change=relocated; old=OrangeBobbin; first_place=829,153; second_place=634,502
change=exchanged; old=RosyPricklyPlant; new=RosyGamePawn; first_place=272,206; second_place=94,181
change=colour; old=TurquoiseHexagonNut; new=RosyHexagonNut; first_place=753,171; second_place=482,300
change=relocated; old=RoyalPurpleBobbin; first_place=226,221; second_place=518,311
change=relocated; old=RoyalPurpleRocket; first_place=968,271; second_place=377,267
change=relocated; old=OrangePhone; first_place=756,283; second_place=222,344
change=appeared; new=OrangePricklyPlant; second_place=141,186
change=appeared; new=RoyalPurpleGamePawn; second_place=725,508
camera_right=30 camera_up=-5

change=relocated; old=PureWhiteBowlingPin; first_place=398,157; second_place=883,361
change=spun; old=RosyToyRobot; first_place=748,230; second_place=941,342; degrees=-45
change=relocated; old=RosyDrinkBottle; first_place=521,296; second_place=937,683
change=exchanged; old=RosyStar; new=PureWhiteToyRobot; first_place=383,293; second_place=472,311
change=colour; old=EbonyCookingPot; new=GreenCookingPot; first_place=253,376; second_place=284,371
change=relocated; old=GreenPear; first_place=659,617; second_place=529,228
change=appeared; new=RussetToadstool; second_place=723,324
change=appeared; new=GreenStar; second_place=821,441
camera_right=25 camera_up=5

● ● ● ● ● ● ●

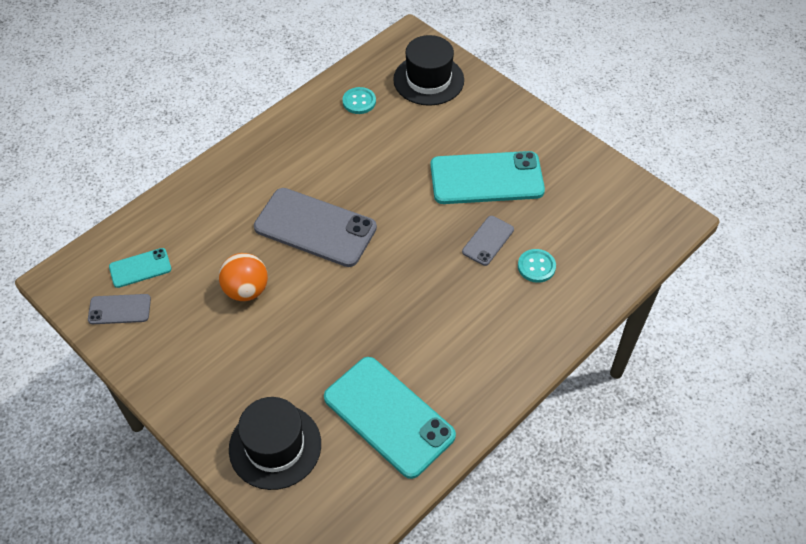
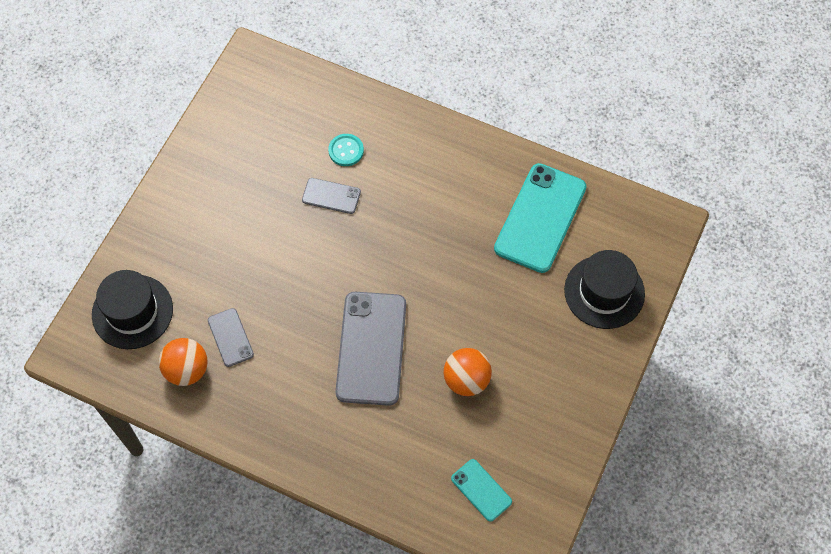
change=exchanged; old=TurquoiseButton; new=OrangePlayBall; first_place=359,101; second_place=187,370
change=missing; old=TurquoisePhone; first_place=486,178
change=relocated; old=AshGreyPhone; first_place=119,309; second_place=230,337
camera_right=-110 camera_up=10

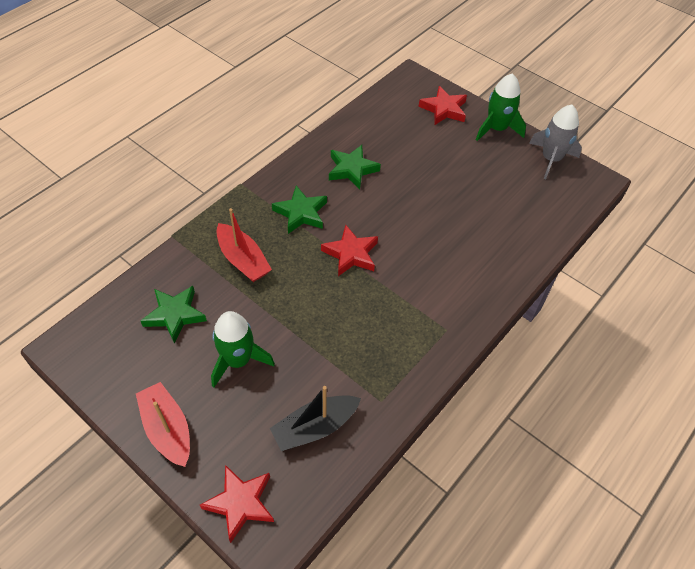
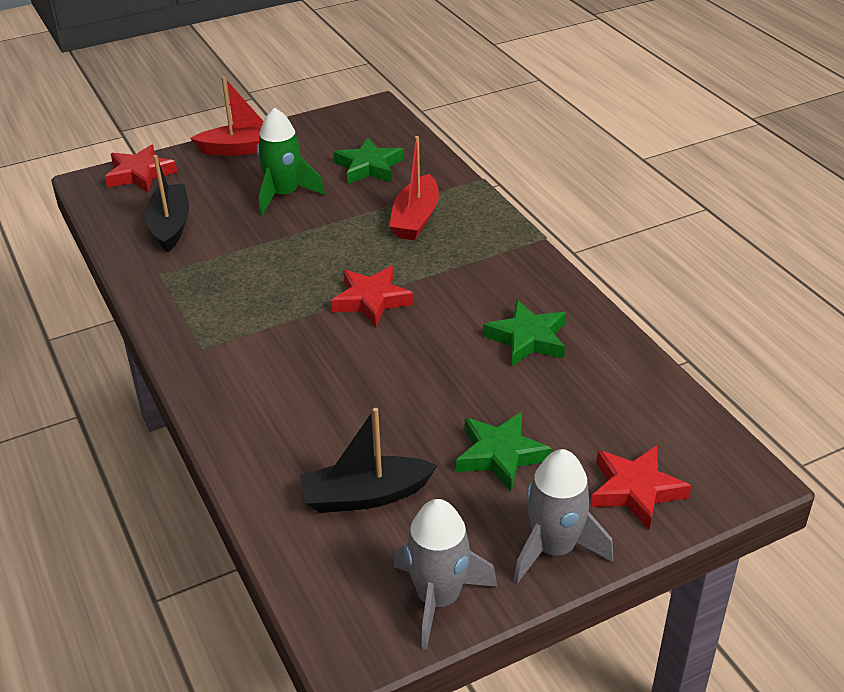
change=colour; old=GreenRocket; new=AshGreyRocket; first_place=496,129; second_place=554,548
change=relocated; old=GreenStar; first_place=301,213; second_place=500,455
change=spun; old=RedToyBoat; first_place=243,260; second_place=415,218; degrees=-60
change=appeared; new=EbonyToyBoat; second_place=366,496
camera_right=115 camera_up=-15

● ● ● ● ● ● ●

* [What is expected]
Starting at the line above that holds "change=relocated; old=OrangeBobbin; first_place=829,153;" and ending at the line that holds "change=appeared; new=RoyalPurpleGamePawn; second_place=725,508", transcribe each line exactly and include no other lines.

* [Response area]
change=relocated; old=OrangeBobbin; first_place=829,153; second_place=634,502
change=exchanged; old=RosyPricklyPlant; new=RosyGamePawn; first_place=272,206; second_place=94,181
change=colour; old=TurquoiseHexagonNut; new=RosyHexagonNut; first_place=753,171; second_place=482,300
change=relocated; old=RoyalPurpleBobbin; first_place=226,221; second_place=518,311
change=relocated; old=RoyalPurpleRocket; first_place=968,271; second_place=377,267
change=relocated; old=OrangePhone; first_place=756,283; second_place=222,344
change=appeared; new=OrangePricklyPlant; second_place=141,186
change=appeared; new=RoyalPurpleGamePawn; second_place=725,508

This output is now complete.